→ **Task objective**:
Quote the lines from the records exactly, starting at the line that contains "Who is positioned more to the left, green" and stopping after the line that contains "At what (x,y)".

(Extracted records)

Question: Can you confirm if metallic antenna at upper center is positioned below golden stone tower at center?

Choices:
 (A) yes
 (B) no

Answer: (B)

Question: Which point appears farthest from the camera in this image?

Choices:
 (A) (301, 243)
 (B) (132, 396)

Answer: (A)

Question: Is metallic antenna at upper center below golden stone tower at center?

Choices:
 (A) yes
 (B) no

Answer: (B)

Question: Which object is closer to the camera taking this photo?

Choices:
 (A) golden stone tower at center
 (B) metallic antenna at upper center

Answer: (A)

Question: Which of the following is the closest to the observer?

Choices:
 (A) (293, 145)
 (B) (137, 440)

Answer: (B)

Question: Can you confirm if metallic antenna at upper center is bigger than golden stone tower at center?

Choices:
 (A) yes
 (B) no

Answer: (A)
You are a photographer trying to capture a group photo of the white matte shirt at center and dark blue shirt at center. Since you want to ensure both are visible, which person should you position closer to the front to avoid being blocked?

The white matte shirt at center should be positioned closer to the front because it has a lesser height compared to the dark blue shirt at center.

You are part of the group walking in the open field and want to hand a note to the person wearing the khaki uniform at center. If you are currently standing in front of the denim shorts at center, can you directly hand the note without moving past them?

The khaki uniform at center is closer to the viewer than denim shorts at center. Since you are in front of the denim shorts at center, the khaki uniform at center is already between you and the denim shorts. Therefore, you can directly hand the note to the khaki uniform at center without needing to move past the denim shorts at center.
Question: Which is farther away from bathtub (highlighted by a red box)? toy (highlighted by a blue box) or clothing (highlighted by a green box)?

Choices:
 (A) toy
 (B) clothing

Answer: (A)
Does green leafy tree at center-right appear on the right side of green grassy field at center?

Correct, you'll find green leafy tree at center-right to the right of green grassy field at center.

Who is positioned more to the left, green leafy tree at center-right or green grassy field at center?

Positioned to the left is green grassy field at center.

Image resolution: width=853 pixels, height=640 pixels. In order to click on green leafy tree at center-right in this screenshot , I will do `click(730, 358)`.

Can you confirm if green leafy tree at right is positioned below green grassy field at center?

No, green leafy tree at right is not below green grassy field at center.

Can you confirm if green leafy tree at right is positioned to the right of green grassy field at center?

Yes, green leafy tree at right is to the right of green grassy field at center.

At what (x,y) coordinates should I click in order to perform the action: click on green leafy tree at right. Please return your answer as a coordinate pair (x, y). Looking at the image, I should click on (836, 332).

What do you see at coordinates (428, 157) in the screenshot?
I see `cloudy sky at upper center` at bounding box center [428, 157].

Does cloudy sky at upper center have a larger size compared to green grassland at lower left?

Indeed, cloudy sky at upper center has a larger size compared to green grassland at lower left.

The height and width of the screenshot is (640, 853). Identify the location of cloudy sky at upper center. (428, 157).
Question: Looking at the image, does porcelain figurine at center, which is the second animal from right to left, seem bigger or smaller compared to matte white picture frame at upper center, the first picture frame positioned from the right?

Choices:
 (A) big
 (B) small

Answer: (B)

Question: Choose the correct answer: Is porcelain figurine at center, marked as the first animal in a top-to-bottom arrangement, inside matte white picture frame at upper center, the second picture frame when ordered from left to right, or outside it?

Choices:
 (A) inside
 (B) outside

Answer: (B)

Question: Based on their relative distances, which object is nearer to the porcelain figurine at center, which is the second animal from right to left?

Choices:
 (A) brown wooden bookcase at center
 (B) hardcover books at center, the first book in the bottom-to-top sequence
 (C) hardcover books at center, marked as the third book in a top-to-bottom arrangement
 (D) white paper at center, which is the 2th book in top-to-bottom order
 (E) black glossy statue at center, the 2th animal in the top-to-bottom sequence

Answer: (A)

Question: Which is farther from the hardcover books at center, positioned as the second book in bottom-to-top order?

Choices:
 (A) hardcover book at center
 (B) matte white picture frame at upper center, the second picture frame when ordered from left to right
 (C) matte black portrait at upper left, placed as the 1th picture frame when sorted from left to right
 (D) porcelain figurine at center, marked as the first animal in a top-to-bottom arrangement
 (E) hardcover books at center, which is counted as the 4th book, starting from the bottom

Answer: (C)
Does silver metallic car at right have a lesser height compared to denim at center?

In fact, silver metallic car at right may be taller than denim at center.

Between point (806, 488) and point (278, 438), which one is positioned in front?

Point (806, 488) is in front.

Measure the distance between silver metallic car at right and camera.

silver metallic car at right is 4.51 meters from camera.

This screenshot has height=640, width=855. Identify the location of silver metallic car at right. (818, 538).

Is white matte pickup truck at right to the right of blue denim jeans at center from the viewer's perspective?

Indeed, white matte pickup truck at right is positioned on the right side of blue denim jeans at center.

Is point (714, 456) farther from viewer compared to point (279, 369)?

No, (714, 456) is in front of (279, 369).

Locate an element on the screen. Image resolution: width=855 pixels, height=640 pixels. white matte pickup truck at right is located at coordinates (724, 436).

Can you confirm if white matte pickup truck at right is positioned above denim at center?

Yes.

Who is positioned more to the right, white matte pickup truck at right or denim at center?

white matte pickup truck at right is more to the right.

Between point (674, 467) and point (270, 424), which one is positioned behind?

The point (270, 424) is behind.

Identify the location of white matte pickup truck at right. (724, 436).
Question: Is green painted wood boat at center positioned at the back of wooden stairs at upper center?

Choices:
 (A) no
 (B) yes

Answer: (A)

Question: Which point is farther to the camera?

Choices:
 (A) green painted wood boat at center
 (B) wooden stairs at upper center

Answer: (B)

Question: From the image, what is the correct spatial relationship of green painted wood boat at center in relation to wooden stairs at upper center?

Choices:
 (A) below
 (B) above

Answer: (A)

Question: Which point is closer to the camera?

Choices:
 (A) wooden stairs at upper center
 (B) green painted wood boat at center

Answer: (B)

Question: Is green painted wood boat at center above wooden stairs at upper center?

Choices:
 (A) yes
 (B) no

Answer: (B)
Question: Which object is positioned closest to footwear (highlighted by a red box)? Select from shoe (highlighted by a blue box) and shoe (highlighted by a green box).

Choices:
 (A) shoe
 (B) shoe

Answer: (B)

→ **Written solution**:
Who is positioned more to the left, green leafy tree at center-right or green grassy field at center?

Positioned to the left is green grassy field at center.

Image resolution: width=853 pixels, height=640 pixels. In order to click on green leafy tree at center-right in this screenshot , I will do `click(730, 358)`.

Can you confirm if green leafy tree at right is positioned below green grassy field at center?

No, green leafy tree at right is not below green grassy field at center.

Can you confirm if green leafy tree at right is positioned to the right of green grassy field at center?

Yes, green leafy tree at right is to the right of green grassy field at center.

At what (x,y) coordinates should I click in order to perform the action: click on green leafy tree at right. Please return your answer as a coordinate pair (x, y). Looking at the image, I should click on (836, 332).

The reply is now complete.